▼▼▼
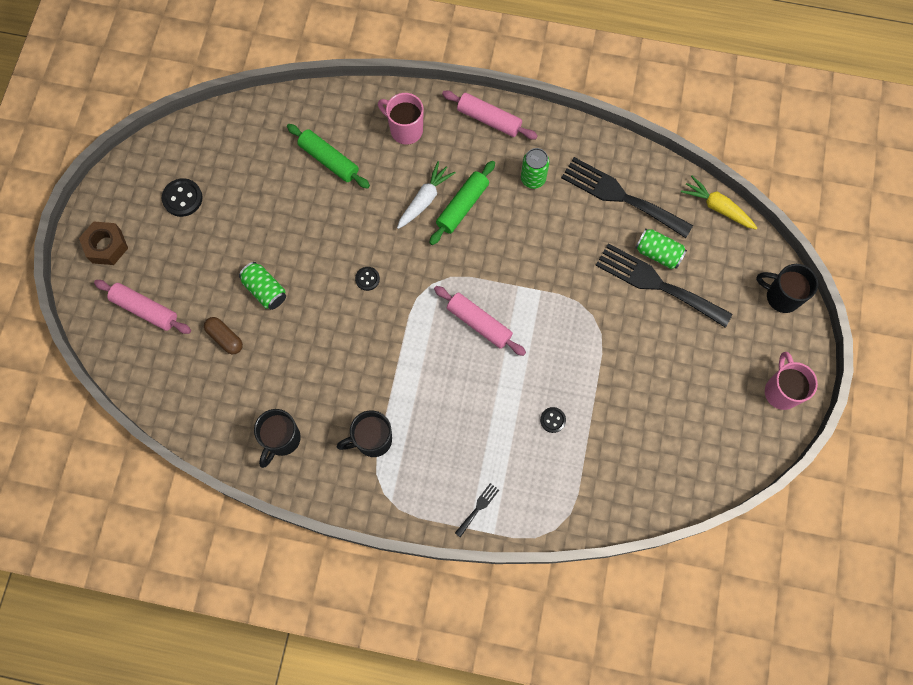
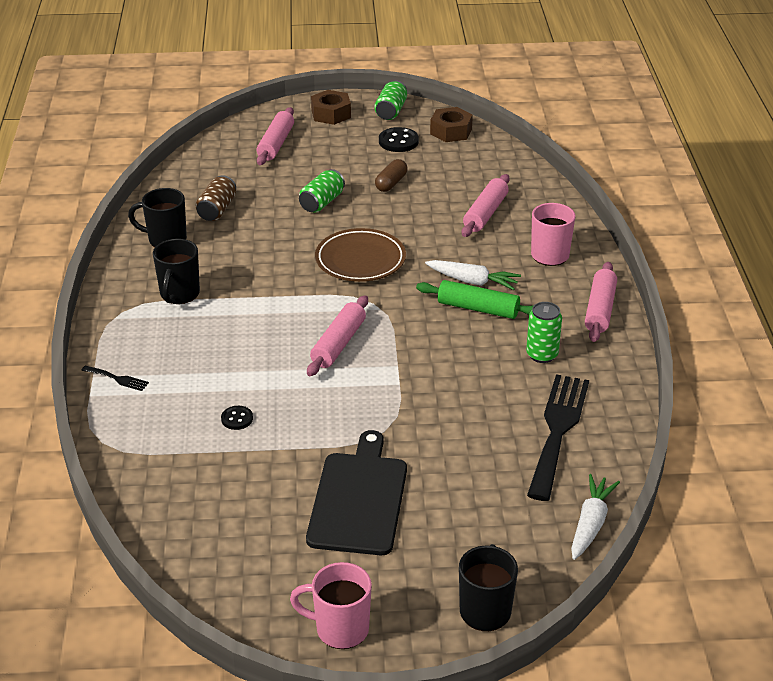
camera: 75 degrees right, 35 degrees down
(181, 148) = (451, 131): none -> brown nut
(225, 338) = (262, 190): brown capsule -> brown capsule (391, 183)
(246, 385) = (217, 210): none -> brown can
(329, 160) = (485, 213): green rolling pin -> pink rolling pin
(367, 279) = (360, 260): black button -> brown plate
(372, 440) = (179, 294): black mug -> black mug turned 135 degrees counterclockwise
(657, 284) = (450, 481): black fork -> none
(658, 253) = (494, 476): green can -> green can (391, 111)
(662, 350) = (359, 499): none -> black cutting board
(717, 207) = (590, 524): yellow carrot -> white carrot
(781, 391) = (340, 629): pink mug -> pink mug turned 150 degrees counterclockwise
▲▲▲
▸ **What you will do**
Return the preceding entries exactly, each word as given, but leave out any picture.

▸ **Exercise solution**
camera: 75 degrees right, 35 degrees down
(181, 148) = (451, 131): none -> brown nut
(225, 338) = (262, 190): brown capsule -> brown capsule (391, 183)
(246, 385) = (217, 210): none -> brown can
(329, 160) = (485, 213): green rolling pin -> pink rolling pin
(367, 279) = (360, 260): black button -> brown plate
(372, 440) = (179, 294): black mug -> black mug turned 135 degrees counterclockwise
(657, 284) = (450, 481): black fork -> none
(658, 253) = (494, 476): green can -> green can (391, 111)
(662, 350) = (359, 499): none -> black cutting board
(717, 207) = (590, 524): yellow carrot -> white carrot
(781, 391) = (340, 629): pink mug -> pink mug turned 150 degrees counterclockwise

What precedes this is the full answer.